Top of Extracted material

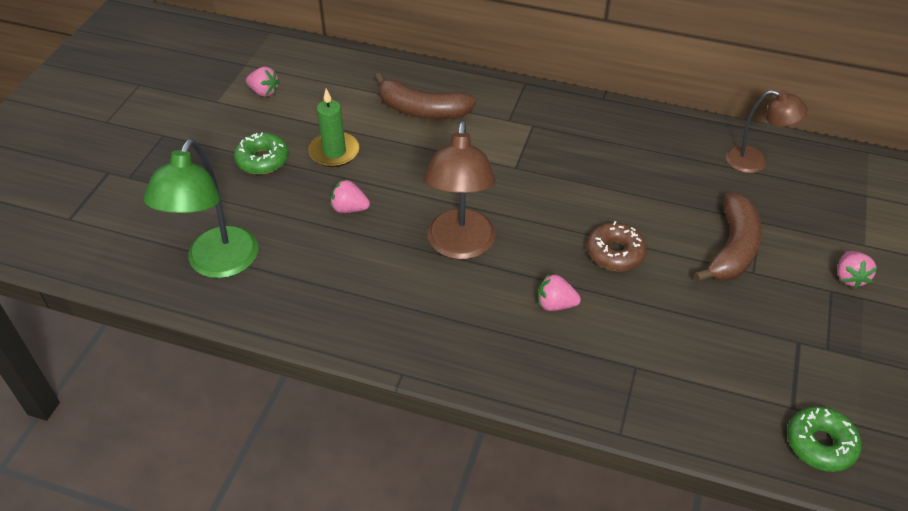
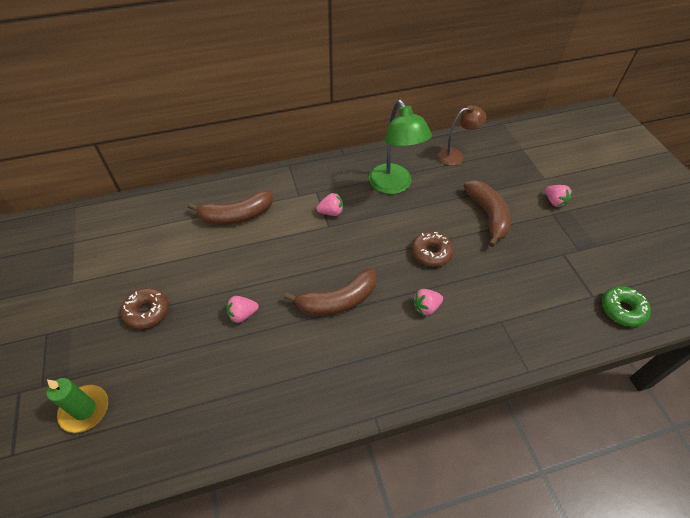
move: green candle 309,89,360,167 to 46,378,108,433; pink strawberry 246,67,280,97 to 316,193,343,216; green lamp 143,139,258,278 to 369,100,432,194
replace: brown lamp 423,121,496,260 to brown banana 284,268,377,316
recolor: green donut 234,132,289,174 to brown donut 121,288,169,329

Bottom of Extracted material
Top of Extracted material

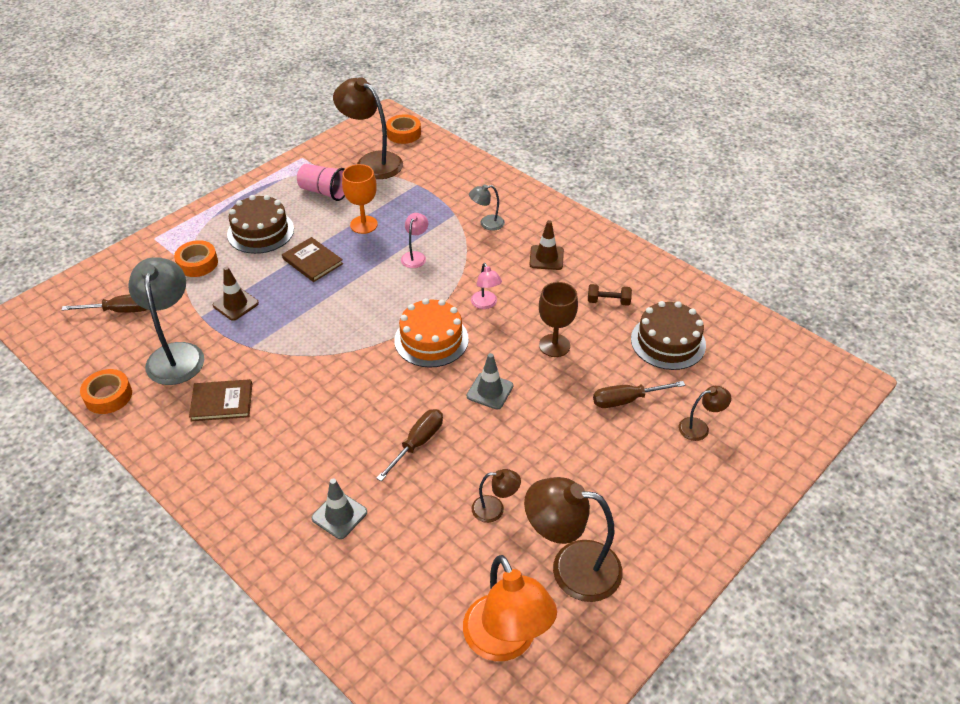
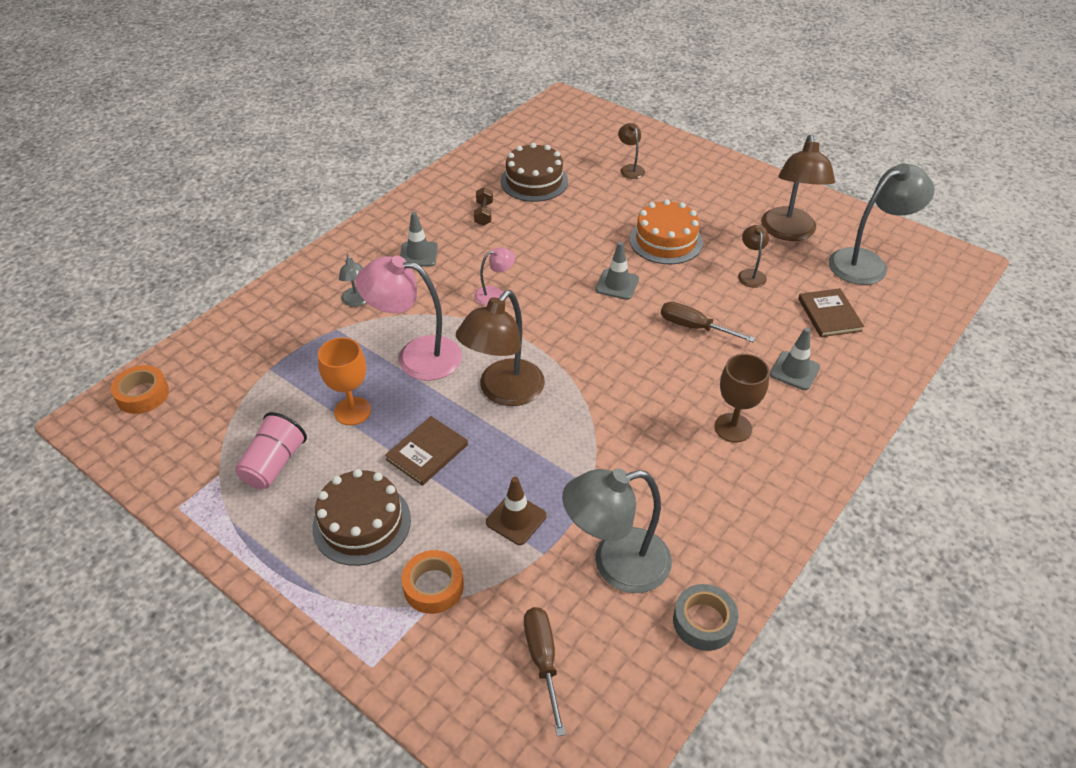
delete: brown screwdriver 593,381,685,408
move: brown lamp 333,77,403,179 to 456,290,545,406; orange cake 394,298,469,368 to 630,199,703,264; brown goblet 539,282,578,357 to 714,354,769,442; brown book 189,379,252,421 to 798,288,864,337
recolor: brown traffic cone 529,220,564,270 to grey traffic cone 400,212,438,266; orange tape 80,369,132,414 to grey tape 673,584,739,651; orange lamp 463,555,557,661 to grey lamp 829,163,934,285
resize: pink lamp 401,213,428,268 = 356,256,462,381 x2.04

Bottom of Extracted material
Top of Extracted material

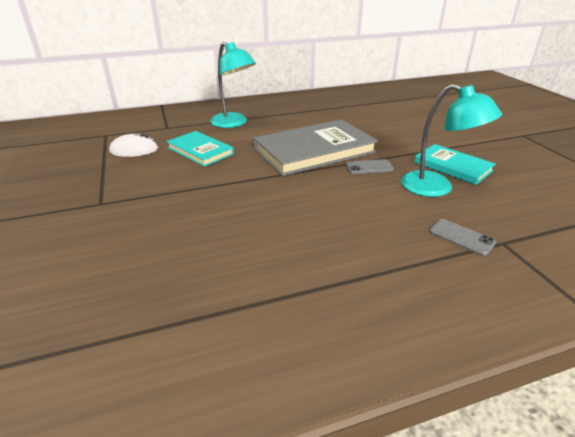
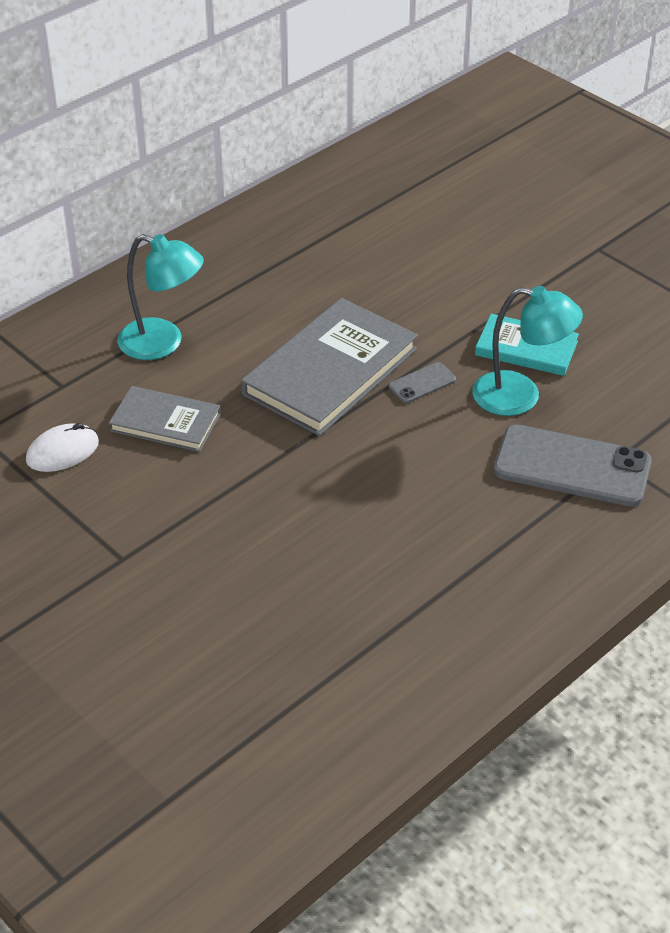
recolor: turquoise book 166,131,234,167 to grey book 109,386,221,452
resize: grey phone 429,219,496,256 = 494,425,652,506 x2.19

Bottom of Extracted material

### What to work on
Taking the listing above as the source, transcribe only the lines starting at the line with "recolor: turquoise book" and going through the line with "resize: grey phone", unaltered and with both ends included.

### Answer to this problem
recolor: turquoise book 166,131,234,167 to grey book 109,386,221,452
resize: grey phone 429,219,496,256 = 494,425,652,506 x2.19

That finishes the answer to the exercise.